(Revision comparison data)

+ + + + +

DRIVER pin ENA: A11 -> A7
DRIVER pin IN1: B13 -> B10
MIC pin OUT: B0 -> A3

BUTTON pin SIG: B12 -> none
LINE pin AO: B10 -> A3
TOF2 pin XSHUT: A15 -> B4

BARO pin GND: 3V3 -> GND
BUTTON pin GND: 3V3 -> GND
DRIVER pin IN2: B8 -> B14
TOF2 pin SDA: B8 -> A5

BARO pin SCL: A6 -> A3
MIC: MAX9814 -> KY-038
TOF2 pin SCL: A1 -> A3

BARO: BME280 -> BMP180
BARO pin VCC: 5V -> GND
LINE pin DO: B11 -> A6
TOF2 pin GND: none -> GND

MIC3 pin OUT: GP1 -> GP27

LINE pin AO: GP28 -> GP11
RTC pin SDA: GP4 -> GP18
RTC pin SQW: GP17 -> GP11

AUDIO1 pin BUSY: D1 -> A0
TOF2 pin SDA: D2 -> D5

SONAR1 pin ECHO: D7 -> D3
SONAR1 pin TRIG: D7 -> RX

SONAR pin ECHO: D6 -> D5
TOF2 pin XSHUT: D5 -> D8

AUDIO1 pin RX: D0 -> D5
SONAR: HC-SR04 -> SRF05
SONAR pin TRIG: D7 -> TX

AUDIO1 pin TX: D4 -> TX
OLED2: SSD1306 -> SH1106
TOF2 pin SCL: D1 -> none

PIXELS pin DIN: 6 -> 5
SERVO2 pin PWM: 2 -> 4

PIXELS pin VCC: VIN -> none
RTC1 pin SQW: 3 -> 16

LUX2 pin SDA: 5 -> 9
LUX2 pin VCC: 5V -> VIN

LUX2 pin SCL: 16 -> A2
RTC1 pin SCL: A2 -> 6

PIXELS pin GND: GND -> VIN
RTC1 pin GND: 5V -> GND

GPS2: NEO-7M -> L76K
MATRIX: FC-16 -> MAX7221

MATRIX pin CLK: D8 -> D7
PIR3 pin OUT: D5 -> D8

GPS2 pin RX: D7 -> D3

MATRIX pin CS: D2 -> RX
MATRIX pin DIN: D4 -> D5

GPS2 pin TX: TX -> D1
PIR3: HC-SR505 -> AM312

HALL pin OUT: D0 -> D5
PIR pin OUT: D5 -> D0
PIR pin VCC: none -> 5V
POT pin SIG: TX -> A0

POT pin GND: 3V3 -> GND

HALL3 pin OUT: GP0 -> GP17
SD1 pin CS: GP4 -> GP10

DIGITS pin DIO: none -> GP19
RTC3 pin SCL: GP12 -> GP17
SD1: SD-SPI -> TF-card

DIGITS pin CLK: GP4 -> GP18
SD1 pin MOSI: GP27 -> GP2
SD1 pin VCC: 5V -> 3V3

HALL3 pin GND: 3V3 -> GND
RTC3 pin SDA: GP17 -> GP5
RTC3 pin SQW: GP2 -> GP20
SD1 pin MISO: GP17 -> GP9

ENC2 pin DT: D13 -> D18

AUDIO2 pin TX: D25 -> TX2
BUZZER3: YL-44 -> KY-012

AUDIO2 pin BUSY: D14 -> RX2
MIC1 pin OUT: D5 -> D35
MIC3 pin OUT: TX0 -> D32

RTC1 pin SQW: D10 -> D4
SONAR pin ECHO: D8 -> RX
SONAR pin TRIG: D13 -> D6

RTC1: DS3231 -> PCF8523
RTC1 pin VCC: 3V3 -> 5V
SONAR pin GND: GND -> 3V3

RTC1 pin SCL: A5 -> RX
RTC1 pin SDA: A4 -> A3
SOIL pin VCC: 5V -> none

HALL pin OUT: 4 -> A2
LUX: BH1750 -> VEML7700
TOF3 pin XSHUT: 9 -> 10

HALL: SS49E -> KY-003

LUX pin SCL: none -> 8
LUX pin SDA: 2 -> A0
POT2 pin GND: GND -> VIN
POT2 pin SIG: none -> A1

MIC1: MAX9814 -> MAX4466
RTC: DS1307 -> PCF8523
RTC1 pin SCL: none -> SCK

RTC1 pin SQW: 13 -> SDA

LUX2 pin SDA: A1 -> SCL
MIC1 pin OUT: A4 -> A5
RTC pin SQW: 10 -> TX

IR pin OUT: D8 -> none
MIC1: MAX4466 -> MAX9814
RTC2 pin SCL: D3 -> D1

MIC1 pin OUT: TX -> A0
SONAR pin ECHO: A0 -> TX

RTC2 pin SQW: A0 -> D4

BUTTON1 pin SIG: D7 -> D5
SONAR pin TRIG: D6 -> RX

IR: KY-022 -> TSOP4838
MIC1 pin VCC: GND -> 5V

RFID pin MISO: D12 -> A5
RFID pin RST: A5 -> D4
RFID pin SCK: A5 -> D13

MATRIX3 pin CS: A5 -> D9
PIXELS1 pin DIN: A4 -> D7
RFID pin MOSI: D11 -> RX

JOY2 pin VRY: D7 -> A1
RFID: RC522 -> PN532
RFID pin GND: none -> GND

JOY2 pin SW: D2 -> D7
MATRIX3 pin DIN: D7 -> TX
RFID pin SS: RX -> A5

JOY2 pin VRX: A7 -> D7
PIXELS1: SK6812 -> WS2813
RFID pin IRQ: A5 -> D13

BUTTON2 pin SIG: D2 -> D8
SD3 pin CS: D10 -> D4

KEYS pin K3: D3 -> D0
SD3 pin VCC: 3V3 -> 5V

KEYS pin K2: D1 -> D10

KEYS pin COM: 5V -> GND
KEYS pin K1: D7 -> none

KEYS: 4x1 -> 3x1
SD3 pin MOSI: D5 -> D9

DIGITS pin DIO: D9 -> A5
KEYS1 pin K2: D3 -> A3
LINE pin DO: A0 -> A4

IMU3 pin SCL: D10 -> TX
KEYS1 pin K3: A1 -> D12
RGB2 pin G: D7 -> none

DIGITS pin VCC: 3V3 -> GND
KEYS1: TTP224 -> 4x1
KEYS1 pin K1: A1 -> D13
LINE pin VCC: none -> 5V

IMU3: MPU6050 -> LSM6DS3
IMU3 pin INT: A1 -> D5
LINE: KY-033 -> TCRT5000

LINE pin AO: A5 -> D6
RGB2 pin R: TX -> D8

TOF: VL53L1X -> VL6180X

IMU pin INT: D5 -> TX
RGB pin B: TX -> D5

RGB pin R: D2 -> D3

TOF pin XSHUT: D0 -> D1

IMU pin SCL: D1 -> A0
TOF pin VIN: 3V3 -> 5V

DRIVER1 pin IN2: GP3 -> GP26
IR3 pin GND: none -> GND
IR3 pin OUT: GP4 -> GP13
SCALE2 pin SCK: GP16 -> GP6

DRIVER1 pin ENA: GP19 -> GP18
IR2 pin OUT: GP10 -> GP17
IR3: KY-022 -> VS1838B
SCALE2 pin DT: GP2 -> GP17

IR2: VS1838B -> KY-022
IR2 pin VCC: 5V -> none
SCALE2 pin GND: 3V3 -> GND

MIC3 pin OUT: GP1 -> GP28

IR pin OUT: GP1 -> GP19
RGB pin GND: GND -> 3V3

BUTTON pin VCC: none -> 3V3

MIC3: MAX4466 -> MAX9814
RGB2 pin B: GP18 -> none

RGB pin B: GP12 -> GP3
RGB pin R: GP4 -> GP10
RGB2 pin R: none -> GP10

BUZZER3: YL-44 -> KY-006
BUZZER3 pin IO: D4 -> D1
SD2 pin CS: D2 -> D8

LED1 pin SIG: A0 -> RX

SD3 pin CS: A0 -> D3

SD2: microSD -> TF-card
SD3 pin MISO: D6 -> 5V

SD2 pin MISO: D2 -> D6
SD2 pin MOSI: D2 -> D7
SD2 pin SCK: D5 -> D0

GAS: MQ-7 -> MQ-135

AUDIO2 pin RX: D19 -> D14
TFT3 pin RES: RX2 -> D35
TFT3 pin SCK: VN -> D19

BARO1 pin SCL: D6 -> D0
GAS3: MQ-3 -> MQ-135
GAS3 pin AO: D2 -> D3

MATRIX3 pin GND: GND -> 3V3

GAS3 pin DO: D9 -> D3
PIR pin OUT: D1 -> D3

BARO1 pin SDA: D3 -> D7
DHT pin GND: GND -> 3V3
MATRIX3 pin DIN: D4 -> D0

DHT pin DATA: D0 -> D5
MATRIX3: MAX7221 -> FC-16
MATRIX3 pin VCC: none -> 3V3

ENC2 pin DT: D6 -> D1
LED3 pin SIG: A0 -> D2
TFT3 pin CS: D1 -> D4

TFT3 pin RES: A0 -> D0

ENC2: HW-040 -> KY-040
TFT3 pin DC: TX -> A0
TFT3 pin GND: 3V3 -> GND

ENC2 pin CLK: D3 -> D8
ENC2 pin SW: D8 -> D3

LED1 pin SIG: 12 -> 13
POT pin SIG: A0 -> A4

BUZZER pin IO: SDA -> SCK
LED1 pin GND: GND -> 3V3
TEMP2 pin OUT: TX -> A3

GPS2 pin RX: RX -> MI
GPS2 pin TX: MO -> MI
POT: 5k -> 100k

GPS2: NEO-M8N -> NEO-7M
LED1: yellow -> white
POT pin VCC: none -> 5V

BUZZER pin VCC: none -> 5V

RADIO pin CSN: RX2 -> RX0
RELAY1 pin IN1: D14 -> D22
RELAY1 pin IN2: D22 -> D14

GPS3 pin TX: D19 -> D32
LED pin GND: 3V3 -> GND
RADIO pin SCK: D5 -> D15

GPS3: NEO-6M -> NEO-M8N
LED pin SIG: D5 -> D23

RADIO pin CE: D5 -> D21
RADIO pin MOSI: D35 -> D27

+ + + + +

-- Exercise aim --
After locating the line with "IR pin OUT: D8 -> none" above, return that line and every later line through the one with "SD2 pin MISO: D2 -> D6", word for word and with nothing else.

-- Output of the exercise --
IR pin OUT: D8 -> none
MIC1: MAX4466 -> MAX9814
RTC2 pin SCL: D3 -> D1

MIC1 pin OUT: TX -> A0
SONAR pin ECHO: A0 -> TX

RTC2 pin SQW: A0 -> D4

BUTTON1 pin SIG: D7 -> D5
SONAR pin TRIG: D6 -> RX

IR: KY-022 -> TSOP4838
MIC1 pin VCC: GND -> 5V

RFID pin MISO: D12 -> A5
RFID pin RST: A5 -> D4
RFID pin SCK: A5 -> D13

MATRIX3 pin CS: A5 -> D9
PIXELS1 pin DIN: A4 -> D7
RFID pin MOSI: D11 -> RX

JOY2 pin VRY: D7 -> A1
RFID: RC522 -> PN532
RFID pin GND: none -> GND

JOY2 pin SW: D2 -> D7
MATRIX3 pin DIN: D7 -> TX
RFID pin SS: RX -> A5

JOY2 pin VRX: A7 -> D7
PIXELS1: SK6812 -> WS2813
RFID pin IRQ: A5 -> D13

BUTTON2 pin SIG: D2 -> D8
SD3 pin CS: D10 -> D4

KEYS pin K3: D3 -> D0
SD3 pin VCC: 3V3 -> 5V

KEYS pin K2: D1 -> D10

KEYS pin COM: 5V -> GND
KEYS pin K1: D7 -> none

KEYS: 4x1 -> 3x1
SD3 pin MOSI: D5 -> D9

DIGITS pin DIO: D9 -> A5
KEYS1 pin K2: D3 -> A3
LINE pin DO: A0 -> A4

IMU3 pin SCL: D10 -> TX
KEYS1 pin K3: A1 -> D12
RGB2 pin G: D7 -> none

DIGITS pin VCC: 3V3 -> GND
KEYS1: TTP224 -> 4x1
KEYS1 pin K1: A1 -> D13
LINE pin VCC: none -> 5V

IMU3: MPU6050 -> LSM6DS3
IMU3 pin INT: A1 -> D5
LINE: KY-033 -> TCRT5000

LINE pin AO: A5 -> D6
RGB2 pin R: TX -> D8

TOF: VL53L1X -> VL6180X

IMU pin INT: D5 -> TX
RGB pin B: TX -> D5

RGB pin R: D2 -> D3

TOF pin XSHUT: D0 -> D1

IMU pin SCL: D1 -> A0
TOF pin VIN: 3V3 -> 5V

DRIVER1 pin IN2: GP3 -> GP26
IR3 pin GND: none -> GND
IR3 pin OUT: GP4 -> GP13
SCALE2 pin SCK: GP16 -> GP6

DRIVER1 pin ENA: GP19 -> GP18
IR2 pin OUT: GP10 -> GP17
IR3: KY-022 -> VS1838B
SCALE2 pin DT: GP2 -> GP17

IR2: VS1838B -> KY-022
IR2 pin VCC: 5V -> none
SCALE2 pin GND: 3V3 -> GND

MIC3 pin OUT: GP1 -> GP28

IR pin OUT: GP1 -> GP19
RGB pin GND: GND -> 3V3

BUTTON pin VCC: none -> 3V3

MIC3: MAX4466 -> MAX9814
RGB2 pin B: GP18 -> none

RGB pin B: GP12 -> GP3
RGB pin R: GP4 -> GP10
RGB2 pin R: none -> GP10

BUZZER3: YL-44 -> KY-006
BUZZER3 pin IO: D4 -> D1
SD2 pin CS: D2 -> D8

LED1 pin SIG: A0 -> RX

SD3 pin CS: A0 -> D3

SD2: microSD -> TF-card
SD3 pin MISO: D6 -> 5V

SD2 pin MISO: D2 -> D6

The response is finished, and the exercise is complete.